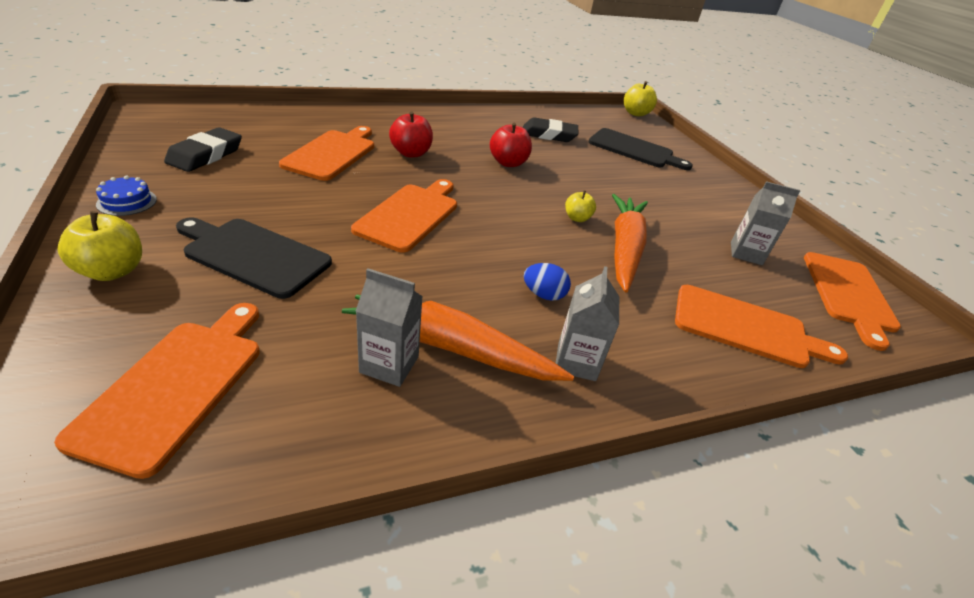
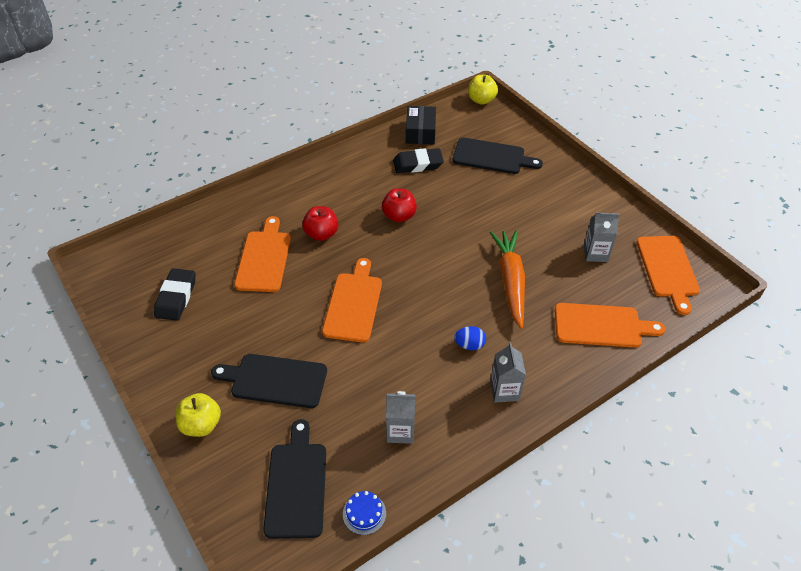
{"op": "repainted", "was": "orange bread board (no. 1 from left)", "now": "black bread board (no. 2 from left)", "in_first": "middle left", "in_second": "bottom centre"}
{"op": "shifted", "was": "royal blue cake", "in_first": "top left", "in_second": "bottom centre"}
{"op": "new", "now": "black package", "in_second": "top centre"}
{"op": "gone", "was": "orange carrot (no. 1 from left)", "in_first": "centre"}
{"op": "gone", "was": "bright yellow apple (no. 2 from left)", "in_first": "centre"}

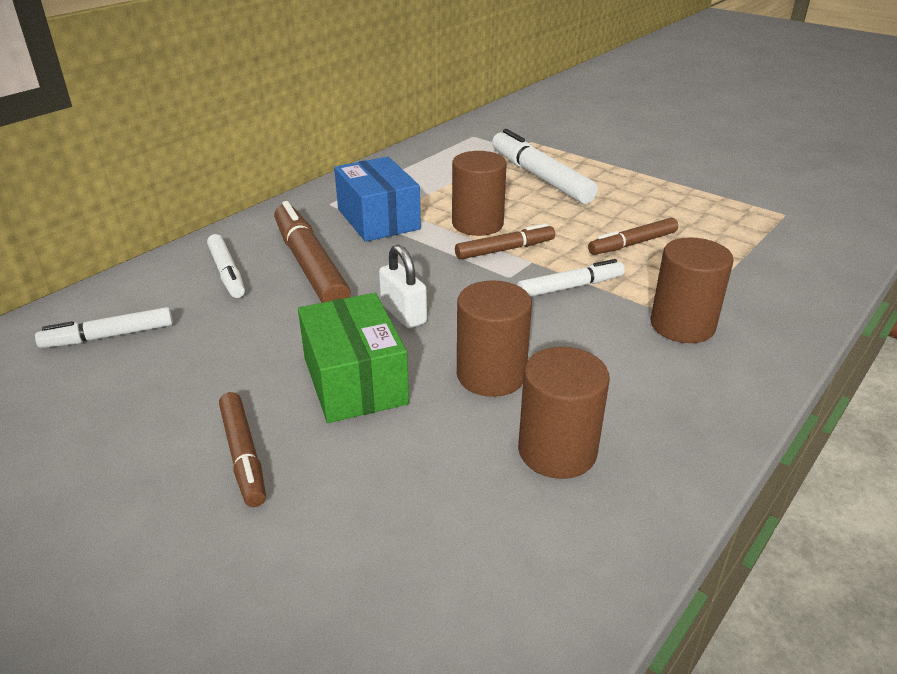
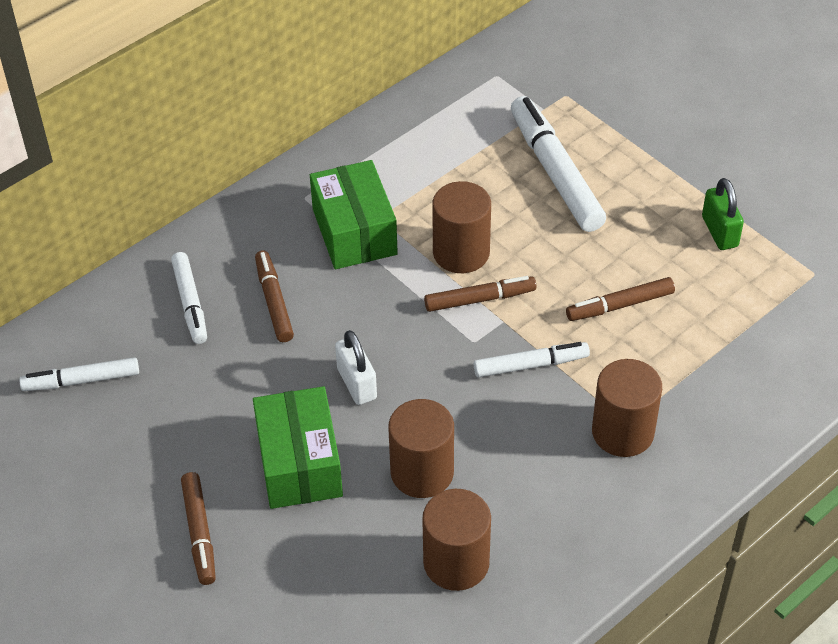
{"op": "scaled", "was": "russet felt pen (no. 2 from left)", "in_first": "centre", "in_second": "middle left", "ratio": 0.59}
{"op": "repainted", "was": "royal blue package", "now": "emerald package (no. 2 from left)", "in_first": "top centre", "in_second": "top centre"}
{"op": "new", "now": "emerald lock", "in_second": "top right"}

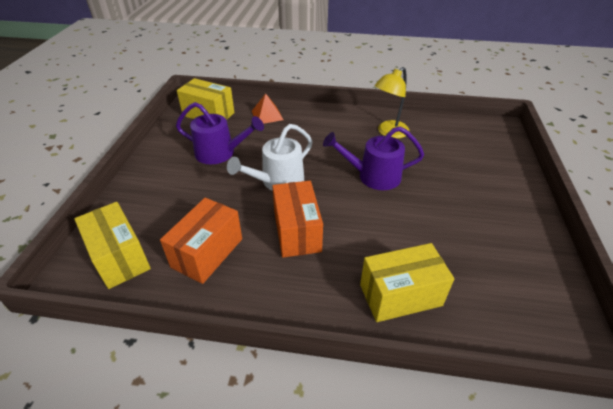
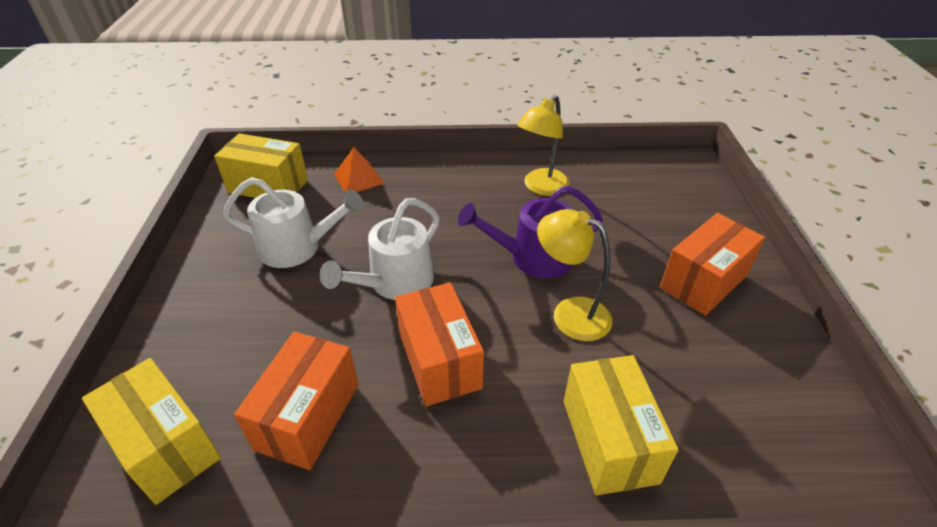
{"op": "repainted", "was": "royal purple watering can (no. 1 from left)", "now": "snow-white watering can (no. 1 from left)", "in_first": "top centre", "in_second": "middle left"}
{"op": "new", "now": "bright yellow lamp (no. 2 from left)", "in_second": "centre"}
{"op": "rotated", "was": "bright yellow package (no. 3 from left)", "in_first": "bottom centre", "in_second": "bottom centre", "clockwise": -75}
{"op": "new", "now": "orange package (no. 3 from left)", "in_second": "middle right"}

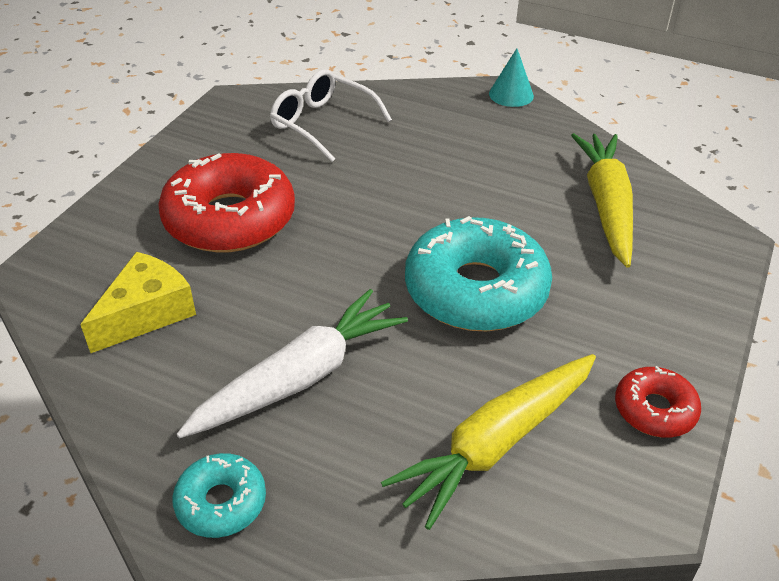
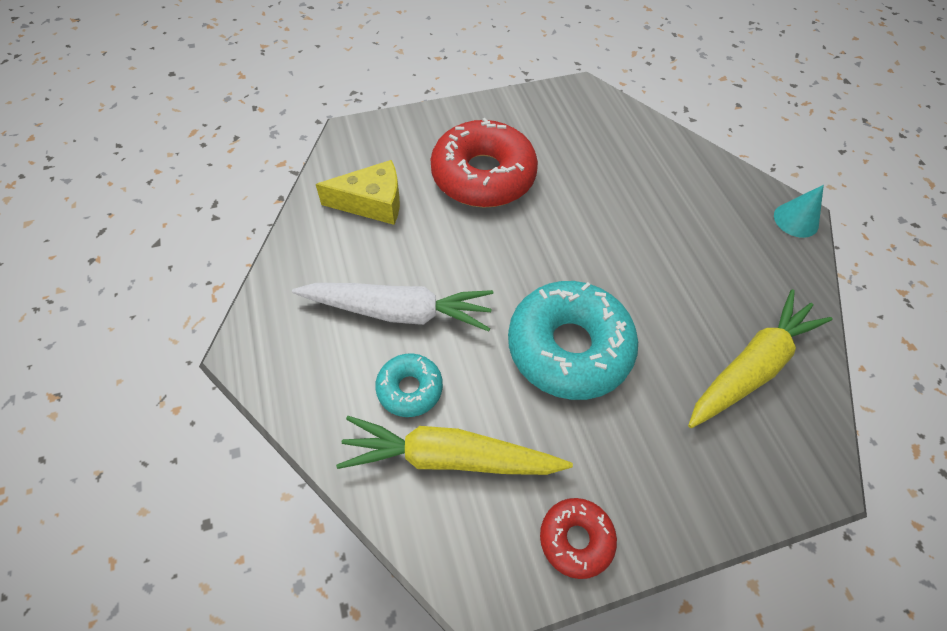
{"op": "shifted", "was": "teal doughnut (no. 1 from left)", "in_first": "bottom left", "in_second": "centre"}
{"op": "gone", "was": "snow-white glasses", "in_first": "top centre"}

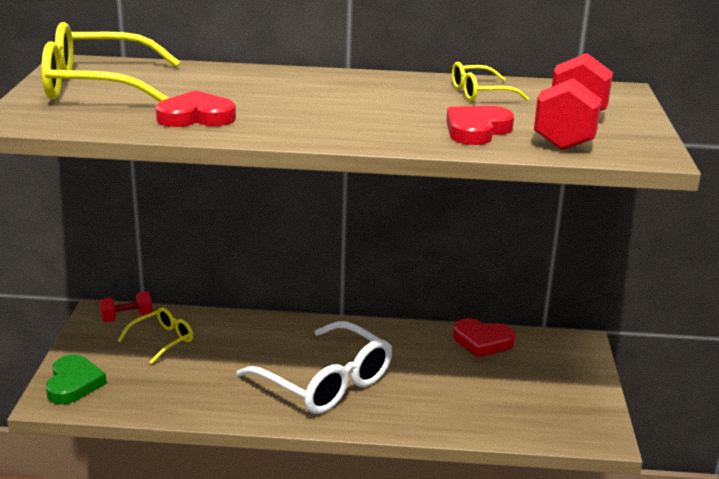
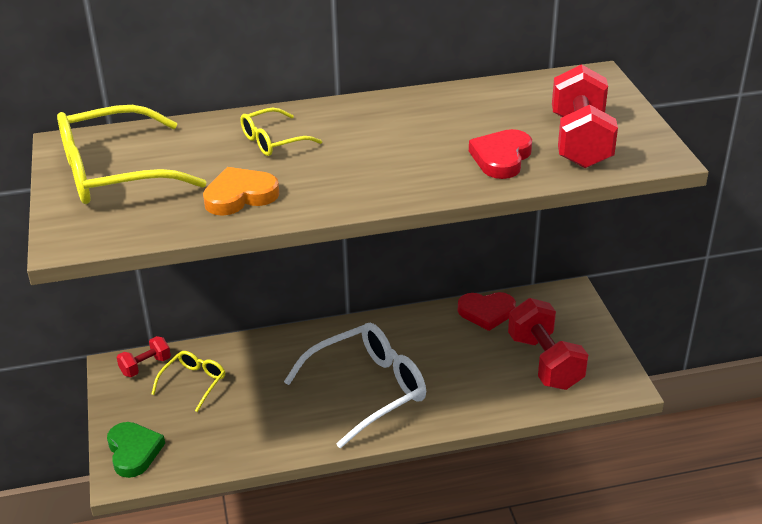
{"op": "repainted", "was": "crimson heart shape (no. 1 from left)", "now": "orange heart shape", "in_first": "top left", "in_second": "middle left"}
{"op": "shifted", "was": "bright yellow glasses (no. 3 from left)", "in_first": "top right", "in_second": "top centre"}
{"op": "rotated", "was": "snow-white glasses", "in_first": "bottom centre", "in_second": "bottom centre", "clockwise": -60}
{"op": "new", "now": "crimson hand weight (no. 2 from left)", "in_second": "middle right"}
───
WHAT YOU WILL DO
The answer should be all lines from the entries above that hold the word "shifted".

SOLUTION TO THE PROBLEM
{"op": "shifted", "was": "royal blue cake", "in_first": "top left", "in_second": "bottom centre"}
{"op": "shifted", "was": "teal doughnut (no. 1 from left)", "in_first": "bottom left", "in_second": "centre"}
{"op": "shifted", "was": "bright yellow glasses (no. 3 from left)", "in_first": "top right", "in_second": "top centre"}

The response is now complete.